[Opening DATA FOR THIS TASK section]
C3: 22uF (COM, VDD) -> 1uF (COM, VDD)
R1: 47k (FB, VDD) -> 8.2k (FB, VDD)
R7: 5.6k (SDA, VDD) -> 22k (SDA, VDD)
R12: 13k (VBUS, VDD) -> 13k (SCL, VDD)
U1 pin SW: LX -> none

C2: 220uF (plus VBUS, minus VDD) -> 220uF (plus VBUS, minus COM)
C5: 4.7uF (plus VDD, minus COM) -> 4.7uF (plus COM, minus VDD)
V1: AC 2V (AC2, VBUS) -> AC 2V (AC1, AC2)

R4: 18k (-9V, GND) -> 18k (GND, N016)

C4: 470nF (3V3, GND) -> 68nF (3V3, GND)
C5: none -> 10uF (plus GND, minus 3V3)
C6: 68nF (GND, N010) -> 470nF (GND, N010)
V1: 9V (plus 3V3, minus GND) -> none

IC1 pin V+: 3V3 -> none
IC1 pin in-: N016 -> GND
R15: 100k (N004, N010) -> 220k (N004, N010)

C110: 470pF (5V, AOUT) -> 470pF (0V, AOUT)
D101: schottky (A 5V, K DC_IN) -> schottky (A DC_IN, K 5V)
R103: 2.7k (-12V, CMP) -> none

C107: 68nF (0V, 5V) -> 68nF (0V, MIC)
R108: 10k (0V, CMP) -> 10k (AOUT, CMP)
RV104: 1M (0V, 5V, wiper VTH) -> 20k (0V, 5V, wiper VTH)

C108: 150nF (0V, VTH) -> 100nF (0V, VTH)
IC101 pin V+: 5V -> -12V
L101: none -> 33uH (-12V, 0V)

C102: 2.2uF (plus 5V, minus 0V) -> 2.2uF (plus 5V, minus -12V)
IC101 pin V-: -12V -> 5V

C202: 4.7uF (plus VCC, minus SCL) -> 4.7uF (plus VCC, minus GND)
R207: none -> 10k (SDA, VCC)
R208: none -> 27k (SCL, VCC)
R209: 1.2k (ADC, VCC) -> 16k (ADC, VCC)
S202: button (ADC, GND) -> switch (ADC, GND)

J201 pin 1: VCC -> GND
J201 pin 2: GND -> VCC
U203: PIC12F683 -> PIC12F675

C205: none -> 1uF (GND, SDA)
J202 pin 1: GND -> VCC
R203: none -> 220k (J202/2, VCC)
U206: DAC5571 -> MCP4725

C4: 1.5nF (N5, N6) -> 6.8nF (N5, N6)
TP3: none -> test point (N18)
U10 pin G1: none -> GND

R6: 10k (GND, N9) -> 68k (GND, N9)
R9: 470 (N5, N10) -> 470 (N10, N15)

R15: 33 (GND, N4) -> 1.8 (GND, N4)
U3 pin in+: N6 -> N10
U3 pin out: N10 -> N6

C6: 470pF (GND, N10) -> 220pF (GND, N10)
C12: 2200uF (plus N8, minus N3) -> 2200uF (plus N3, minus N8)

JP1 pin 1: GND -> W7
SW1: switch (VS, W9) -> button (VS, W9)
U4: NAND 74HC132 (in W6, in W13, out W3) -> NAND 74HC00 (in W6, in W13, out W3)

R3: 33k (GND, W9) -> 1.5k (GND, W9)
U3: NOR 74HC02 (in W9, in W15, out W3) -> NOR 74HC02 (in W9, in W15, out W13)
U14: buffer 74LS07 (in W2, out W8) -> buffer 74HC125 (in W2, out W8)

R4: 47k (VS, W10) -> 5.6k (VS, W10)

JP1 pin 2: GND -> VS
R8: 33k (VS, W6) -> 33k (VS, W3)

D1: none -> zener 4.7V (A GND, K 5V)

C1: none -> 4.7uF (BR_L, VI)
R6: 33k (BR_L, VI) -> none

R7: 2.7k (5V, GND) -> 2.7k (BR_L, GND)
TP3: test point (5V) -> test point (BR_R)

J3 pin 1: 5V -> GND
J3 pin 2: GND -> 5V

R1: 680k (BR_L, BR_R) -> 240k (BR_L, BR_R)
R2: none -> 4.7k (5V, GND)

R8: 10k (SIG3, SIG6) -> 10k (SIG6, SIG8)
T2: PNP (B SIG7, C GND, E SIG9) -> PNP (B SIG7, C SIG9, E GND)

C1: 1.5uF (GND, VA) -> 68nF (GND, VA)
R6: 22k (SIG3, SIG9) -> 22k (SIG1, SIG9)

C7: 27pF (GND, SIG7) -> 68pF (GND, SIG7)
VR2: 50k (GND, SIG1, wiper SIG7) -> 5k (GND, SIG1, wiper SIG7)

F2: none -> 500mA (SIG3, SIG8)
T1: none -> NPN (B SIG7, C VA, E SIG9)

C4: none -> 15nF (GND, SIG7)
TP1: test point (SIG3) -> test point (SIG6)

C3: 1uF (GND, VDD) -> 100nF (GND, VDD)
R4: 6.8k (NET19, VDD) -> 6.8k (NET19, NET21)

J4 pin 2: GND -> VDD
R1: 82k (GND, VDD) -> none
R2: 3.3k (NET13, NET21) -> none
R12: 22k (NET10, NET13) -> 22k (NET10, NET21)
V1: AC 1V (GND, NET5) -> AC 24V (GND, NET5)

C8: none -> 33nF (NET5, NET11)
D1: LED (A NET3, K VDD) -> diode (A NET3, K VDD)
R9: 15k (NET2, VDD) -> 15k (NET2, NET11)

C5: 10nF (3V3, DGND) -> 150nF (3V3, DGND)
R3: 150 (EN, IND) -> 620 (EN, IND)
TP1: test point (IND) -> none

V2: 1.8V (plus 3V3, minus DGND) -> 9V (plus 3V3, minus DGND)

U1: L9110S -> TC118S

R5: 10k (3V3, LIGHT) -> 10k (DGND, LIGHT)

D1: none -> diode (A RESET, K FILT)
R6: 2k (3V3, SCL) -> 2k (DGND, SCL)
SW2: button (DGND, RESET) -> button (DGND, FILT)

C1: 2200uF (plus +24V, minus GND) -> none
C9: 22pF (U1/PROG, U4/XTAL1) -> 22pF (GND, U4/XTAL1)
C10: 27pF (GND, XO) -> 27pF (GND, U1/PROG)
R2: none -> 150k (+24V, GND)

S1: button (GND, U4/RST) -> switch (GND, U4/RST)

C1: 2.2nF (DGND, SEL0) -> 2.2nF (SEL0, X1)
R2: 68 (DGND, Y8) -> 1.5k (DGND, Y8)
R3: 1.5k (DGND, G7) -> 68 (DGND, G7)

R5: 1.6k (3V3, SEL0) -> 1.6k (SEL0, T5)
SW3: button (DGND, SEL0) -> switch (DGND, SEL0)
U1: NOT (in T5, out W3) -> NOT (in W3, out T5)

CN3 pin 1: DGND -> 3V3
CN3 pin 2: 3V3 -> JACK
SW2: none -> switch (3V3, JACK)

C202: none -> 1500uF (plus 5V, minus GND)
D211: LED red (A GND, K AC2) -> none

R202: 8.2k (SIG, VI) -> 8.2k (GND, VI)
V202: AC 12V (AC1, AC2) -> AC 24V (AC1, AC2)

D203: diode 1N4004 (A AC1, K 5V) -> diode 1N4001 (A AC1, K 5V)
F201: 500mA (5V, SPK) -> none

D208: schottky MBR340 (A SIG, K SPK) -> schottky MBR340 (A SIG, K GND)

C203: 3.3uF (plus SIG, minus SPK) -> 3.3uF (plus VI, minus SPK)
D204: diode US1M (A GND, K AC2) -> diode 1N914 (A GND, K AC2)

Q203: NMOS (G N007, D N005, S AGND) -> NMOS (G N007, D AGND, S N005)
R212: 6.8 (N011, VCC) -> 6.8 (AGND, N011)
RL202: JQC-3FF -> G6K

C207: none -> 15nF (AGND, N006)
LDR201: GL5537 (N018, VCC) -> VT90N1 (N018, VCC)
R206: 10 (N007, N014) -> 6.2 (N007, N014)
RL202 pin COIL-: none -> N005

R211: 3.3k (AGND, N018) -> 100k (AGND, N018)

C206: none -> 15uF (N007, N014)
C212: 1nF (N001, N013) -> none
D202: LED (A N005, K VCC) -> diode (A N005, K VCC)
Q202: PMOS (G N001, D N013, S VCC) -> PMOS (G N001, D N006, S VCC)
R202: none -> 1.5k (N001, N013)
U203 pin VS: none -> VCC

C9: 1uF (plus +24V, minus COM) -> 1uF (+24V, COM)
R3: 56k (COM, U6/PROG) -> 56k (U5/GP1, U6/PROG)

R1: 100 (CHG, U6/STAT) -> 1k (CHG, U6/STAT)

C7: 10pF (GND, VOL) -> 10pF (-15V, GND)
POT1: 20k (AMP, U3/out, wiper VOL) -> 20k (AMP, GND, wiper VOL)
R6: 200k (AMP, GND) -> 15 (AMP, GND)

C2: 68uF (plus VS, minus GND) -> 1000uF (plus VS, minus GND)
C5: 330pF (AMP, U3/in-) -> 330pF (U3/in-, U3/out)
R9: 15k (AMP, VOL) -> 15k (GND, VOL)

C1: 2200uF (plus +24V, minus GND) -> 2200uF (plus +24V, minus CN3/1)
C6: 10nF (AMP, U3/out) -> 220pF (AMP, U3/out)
[Closing DATA FOR THIS TASK section]
● WHAT YOU WILL DO:
Retype exactly, and only, the lines above from the one where "C212: 1nF (N001, N013) -> none" occurs up to and including the one where "R9: 15k (AMP, VOL) -> 15k (GND, VOL)" occurs.

● WRITTEN SOLUTION:
C212: 1nF (N001, N013) -> none
D202: LED (A N005, K VCC) -> diode (A N005, K VCC)
Q202: PMOS (G N001, D N013, S VCC) -> PMOS (G N001, D N006, S VCC)
R202: none -> 1.5k (N001, N013)
U203 pin VS: none -> VCC

C9: 1uF (plus +24V, minus COM) -> 1uF (+24V, COM)
R3: 56k (COM, U6/PROG) -> 56k (U5/GP1, U6/PROG)

R1: 100 (CHG, U6/STAT) -> 1k (CHG, U6/STAT)

C7: 10pF (GND, VOL) -> 10pF (-15V, GND)
POT1: 20k (AMP, U3/out, wiper VOL) -> 20k (AMP, GND, wiper VOL)
R6: 200k (AMP, GND) -> 15 (AMP, GND)

C2: 68uF (plus VS, minus GND) -> 1000uF (plus VS, minus GND)
C5: 330pF (AMP, U3/in-) -> 330pF (U3/in-, U3/out)
R9: 15k (AMP, VOL) -> 15k (GND, VOL)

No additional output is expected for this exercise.